> Required work:
The records that follow should be copied out exactly, pictures excluded.

> Collected data:
------------------------
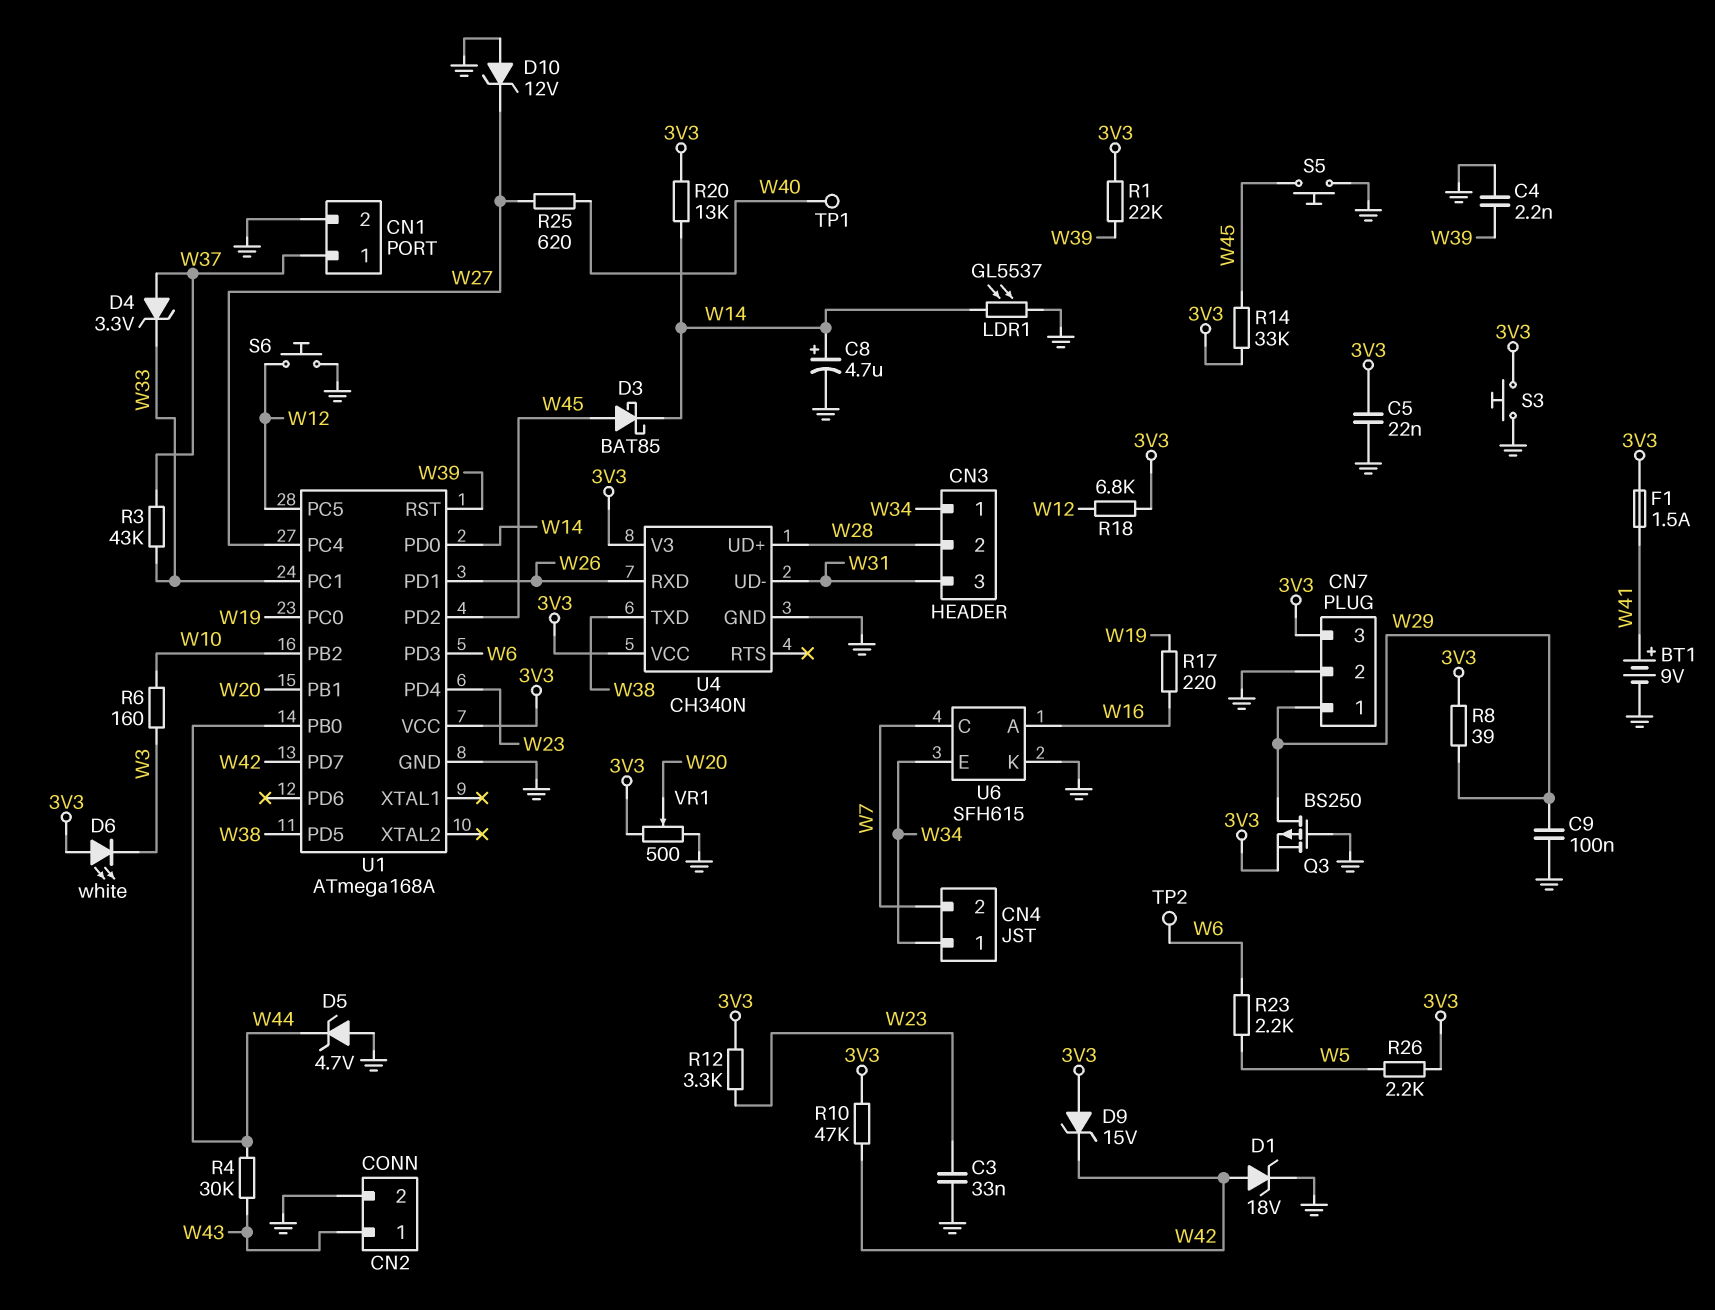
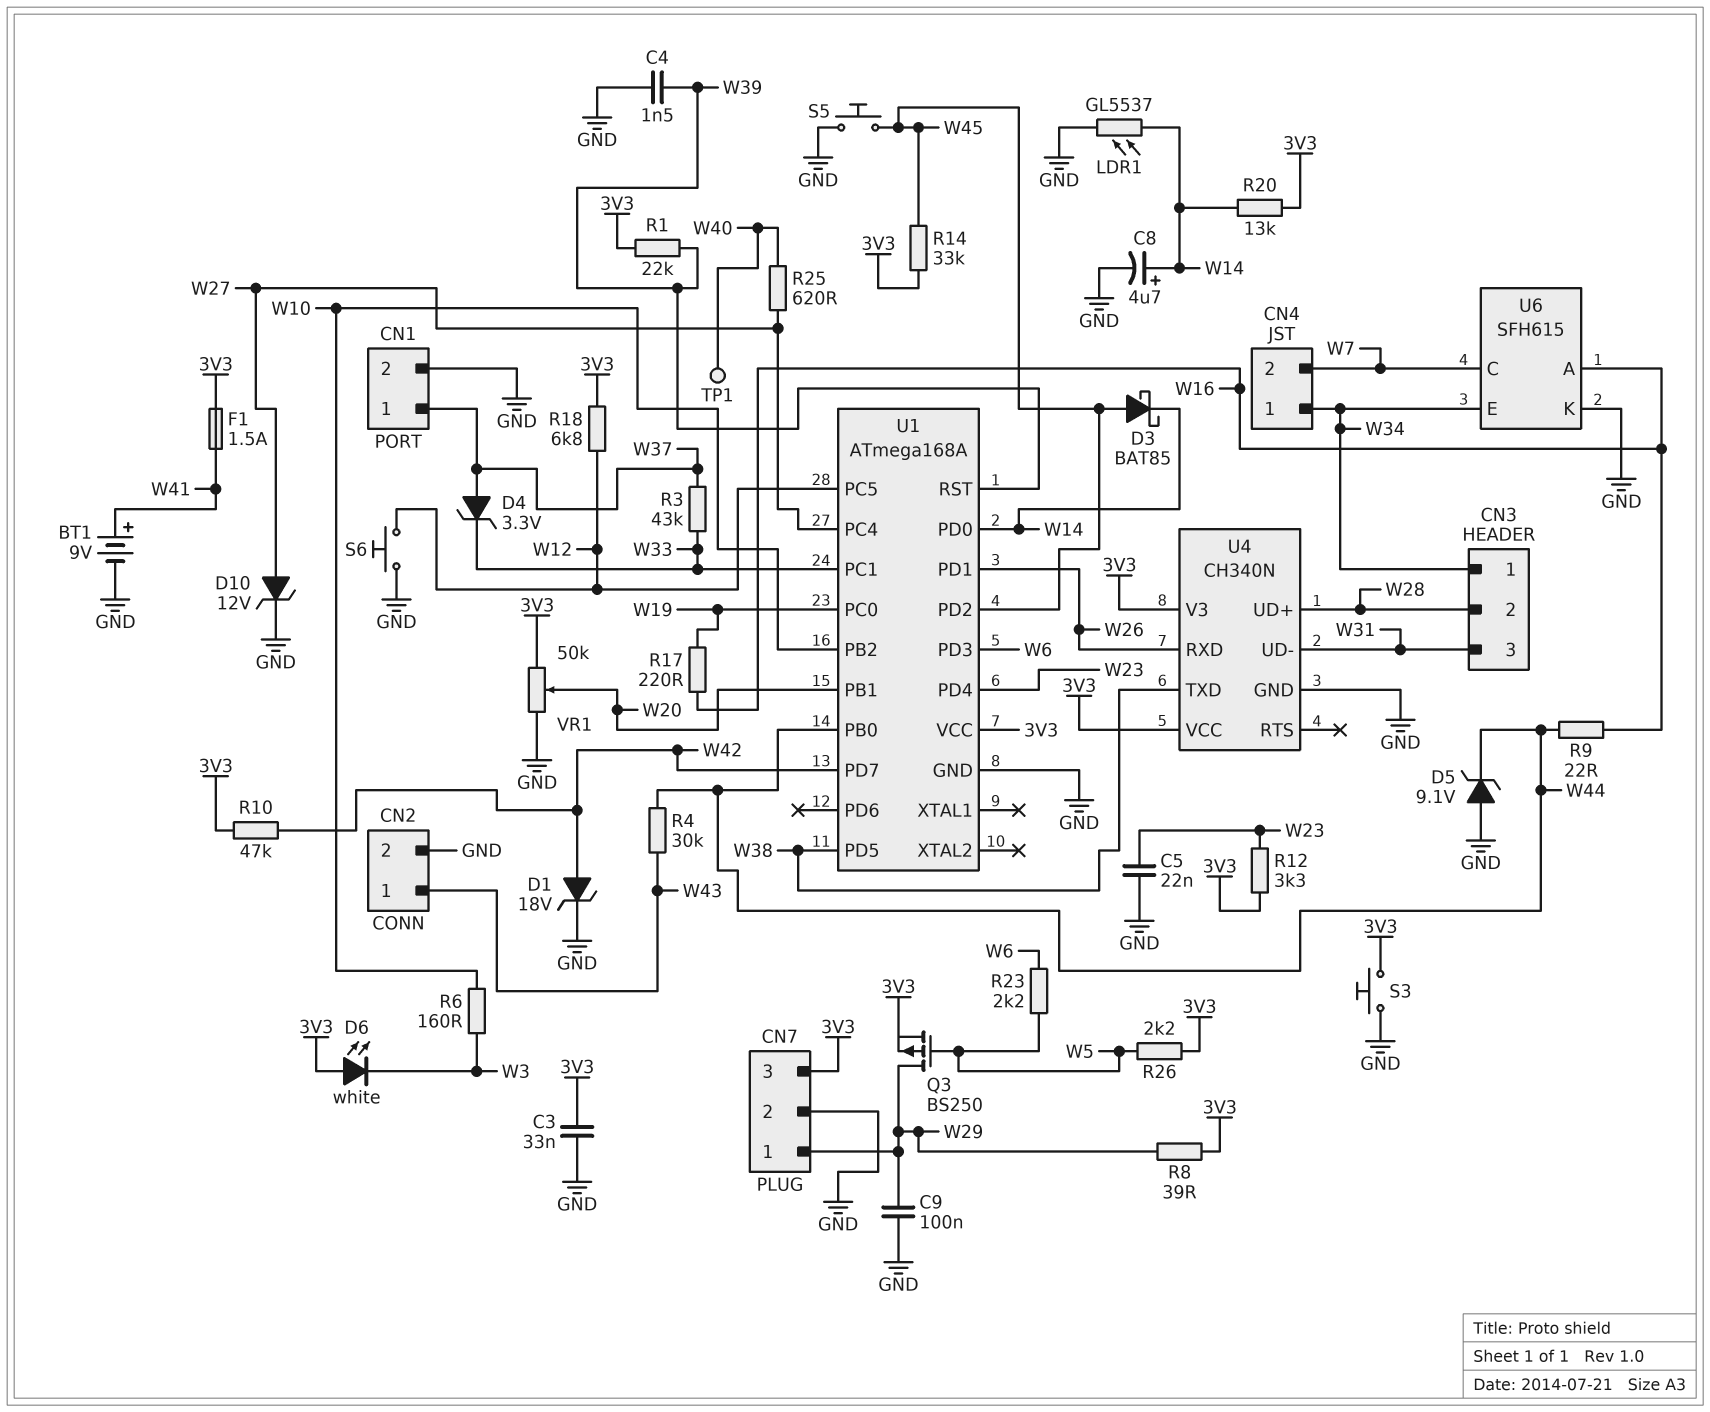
C3: 33nF (GND, W23) -> 33nF (3V3, GND)
C4: 2.2nF (GND, W39) -> 1.5nF (GND, W39)
C5: 22nF (3V3, GND) -> 22nF (GND, W23)
D5: zener 4.7V (A GND, K W44) -> zener 9.1V (A GND, K W44)
D9: zener 15V (A 3V3, K W42) -> none
D10: zener 12V (A GND, K W27) -> zener 12V (A W27, K GND)
Q3: PMOS BS250 (G GND, D W29, S 3V3) -> PMOS BS250 (G W5, D W29, S 3V3)
R9: none -> 22 (W16, W44)
TP2: test point (W6) -> none
VR1: 500 (3V3, GND, wiper W20) -> 50k (3V3, GND, wiper W20)

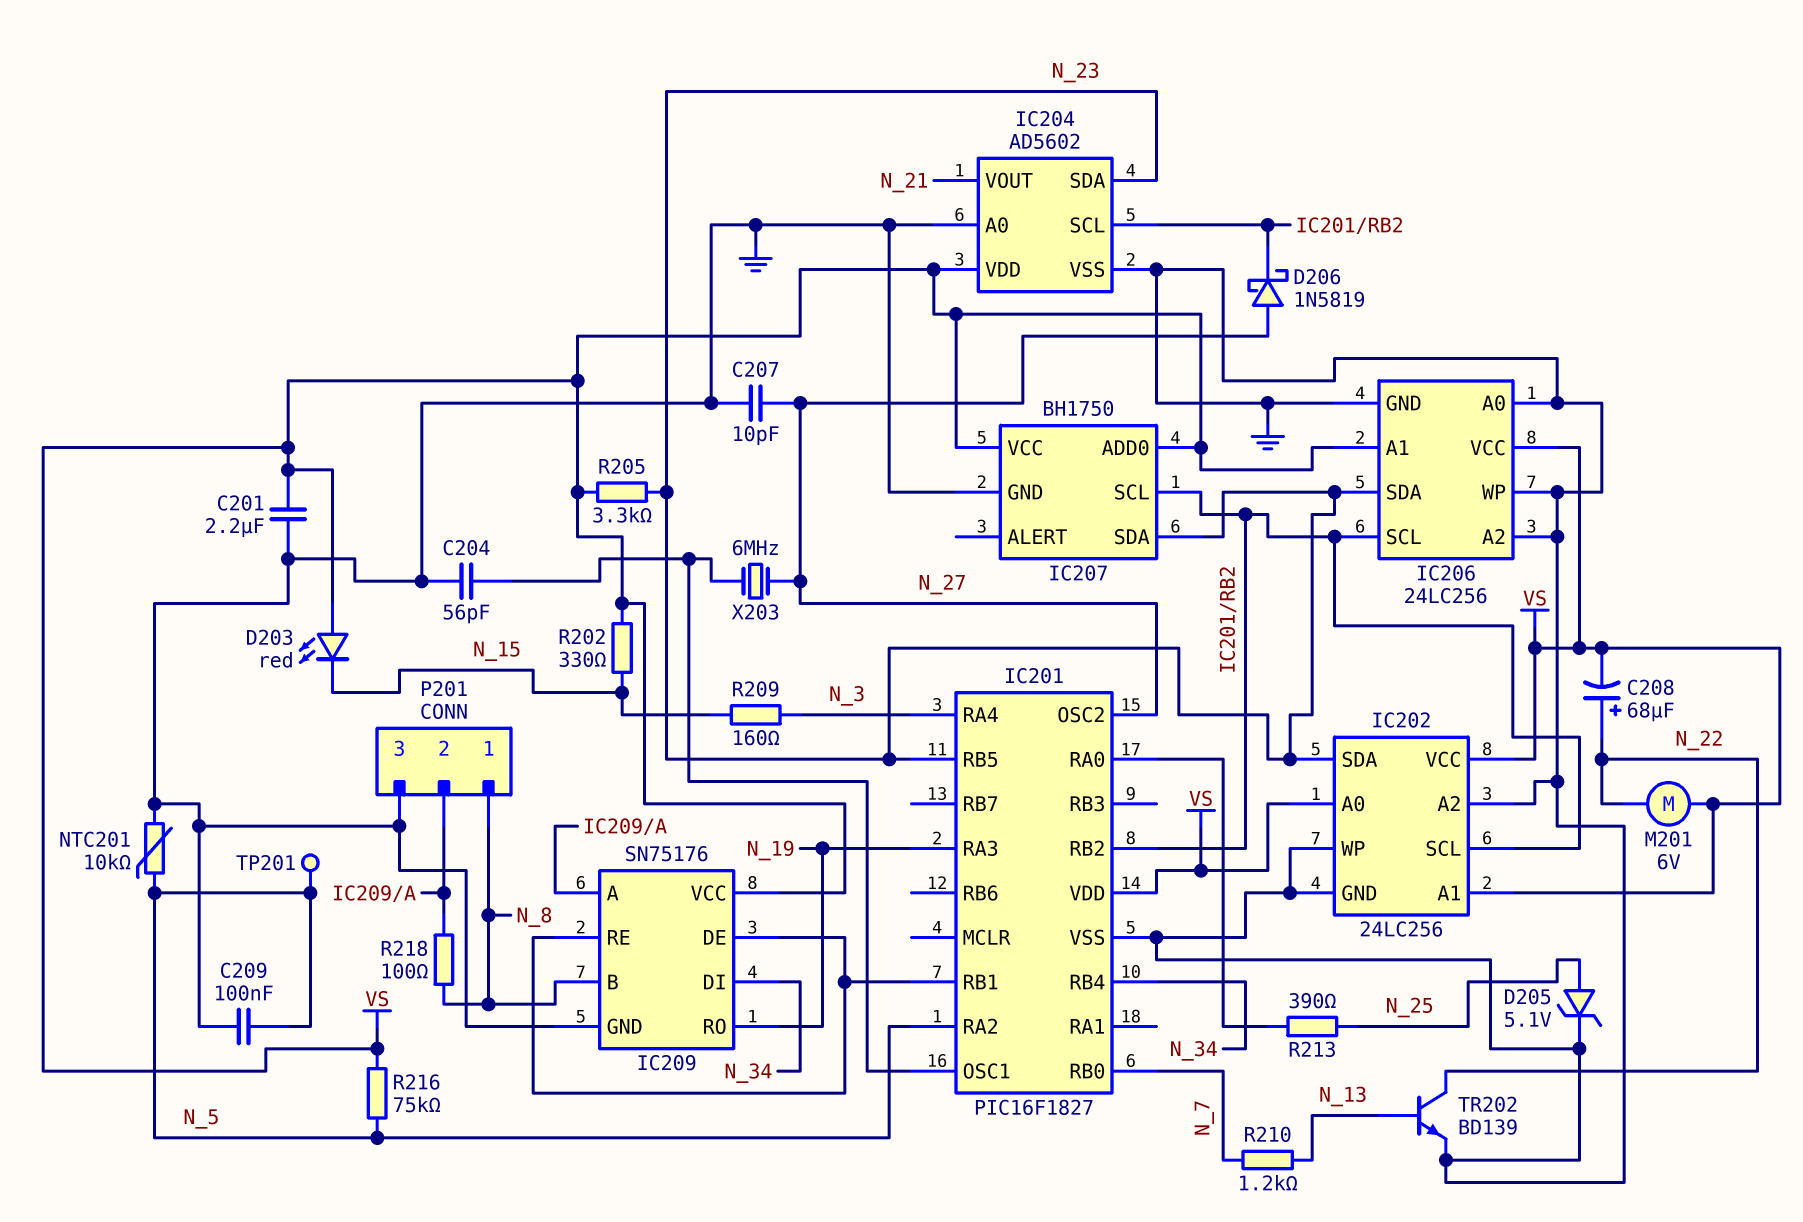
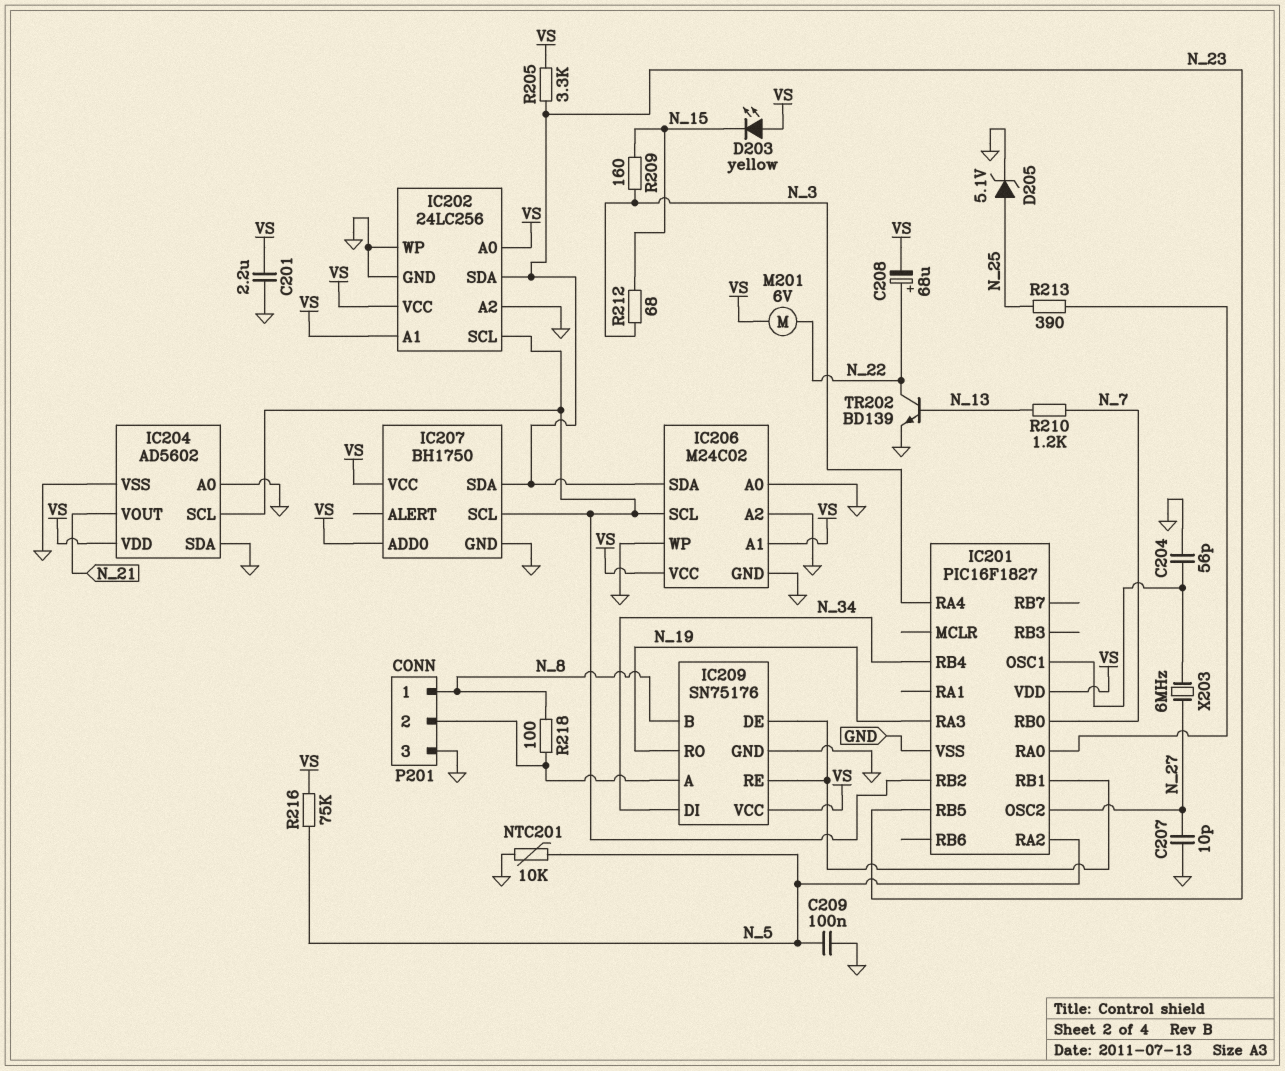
D203: LED red (A VS, K N_15) -> LED yellow (A VS, K N_15)
D206: schottky 1N5819 (A N_27, K IC201/RB2) -> none
IC204 pin SDA: N_23 -> GND
IC206: 24LC256 -> M24C02
R202: 330 (N_15, VS) -> none
R212: none -> 68 (N_3, N_15)
TP201: test point (N_5) -> none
------------------------
> Task result:
C3: 33nF (GND, W23) -> 33nF (3V3, GND)
C4: 2.2nF (GND, W39) -> 1.5nF (GND, W39)
C5: 22nF (3V3, GND) -> 22nF (GND, W23)
D5: zener 4.7V (A GND, K W44) -> zener 9.1V (A GND, K W44)
D9: zener 15V (A 3V3, K W42) -> none
D10: zener 12V (A GND, K W27) -> zener 12V (A W27, K GND)
Q3: PMOS BS250 (G GND, D W29, S 3V3) -> PMOS BS250 (G W5, D W29, S 3V3)
R9: none -> 22 (W16, W44)
TP2: test point (W6) -> none
VR1: 500 (3V3, GND, wiper W20) -> 50k (3V3, GND, wiper W20)

D203: LED red (A VS, K N_15) -> LED yellow (A VS, K N_15)
D206: schottky 1N5819 (A N_27, K IC201/RB2) -> none
IC204 pin SDA: N_23 -> GND
IC206: 24LC256 -> M24C02
R202: 330 (N_15, VS) -> none
R212: none -> 68 (N_3, N_15)
TP201: test point (N_5) -> none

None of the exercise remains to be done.